## [Available data]

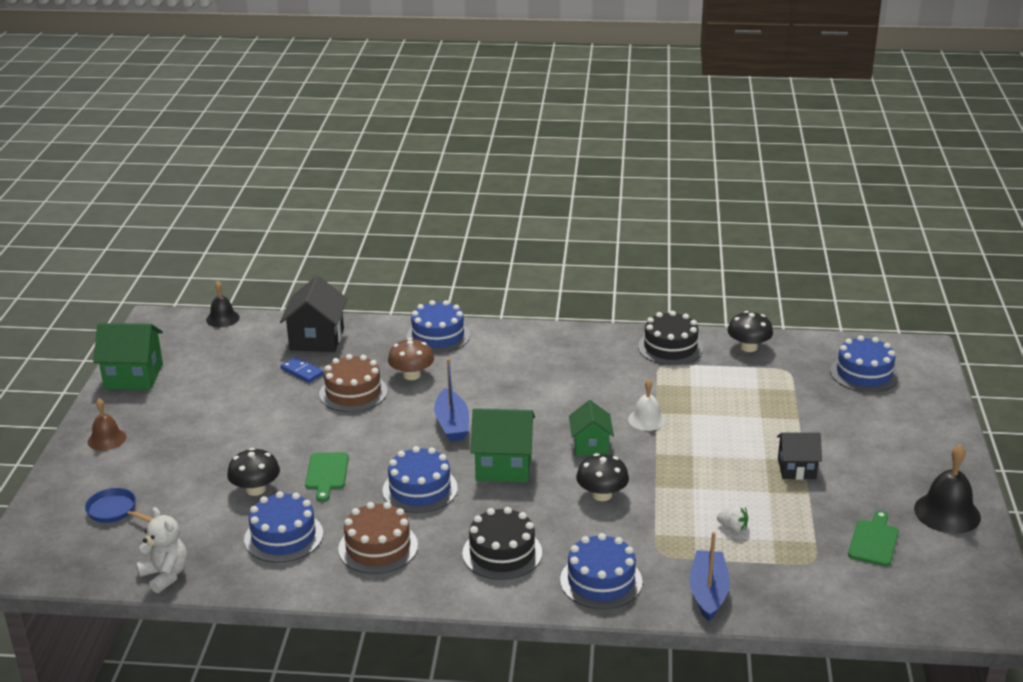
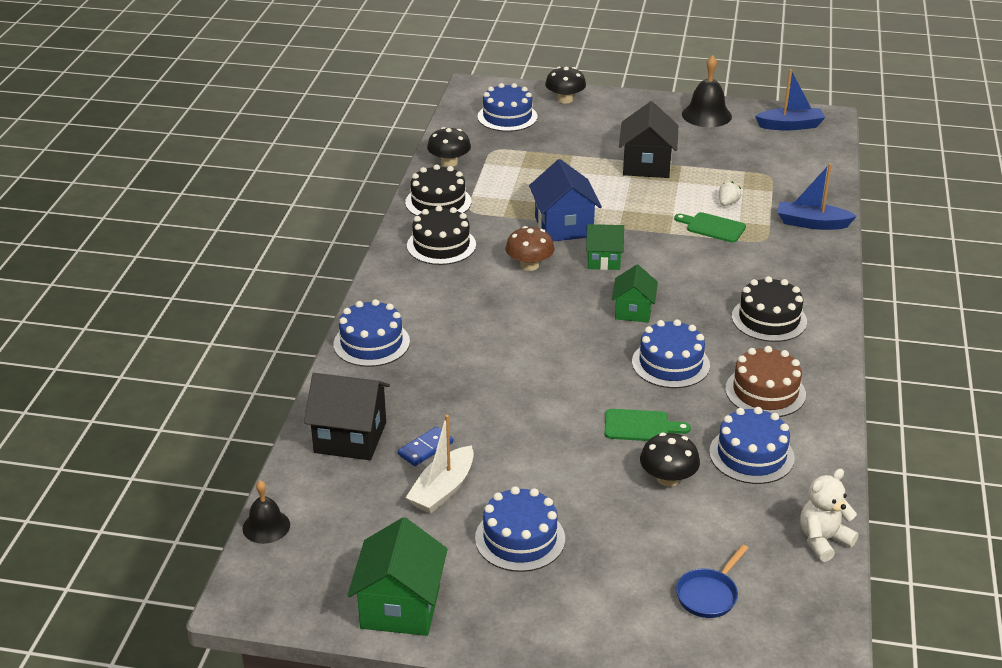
camera: 85 degrees left, 5 degrees up
brown bell [88,399,126,451] -> none
brown cake [319,354,388,412] -> none
brown mushroom [388,338,434,380] -> brown mushroom moved to [505,226,555,271]
blue boat [434,358,469,441] -> blue boat moved to [755,69,826,130]
green house [470,408,535,483] -> green house [612,265,658,323], size x0.64
blue cake [560,533,643,609] -> blue cake moved to [475,486,565,572]
black mushroom [576,453,629,501] -> black mushroom moved to [545,67,586,103]
white bell [628,379,666,431] -> blue house [529,159,602,241]
black house [777,432,822,480] -> black house [619,101,678,178], size x1.55
green cutting board [848,510,899,566] -> green cutting board moved to [674,212,746,243]
none -> white boat [406,415,474,514]
none -> black cake [407,206,476,265]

## [Exercise aim]
Show every line of the data in which the word "size" appears.

## [Finished exercise]
green house [470,408,535,483] -> green house [612,265,658,323], size x0.64
black house [777,432,822,480] -> black house [619,101,678,178], size x1.55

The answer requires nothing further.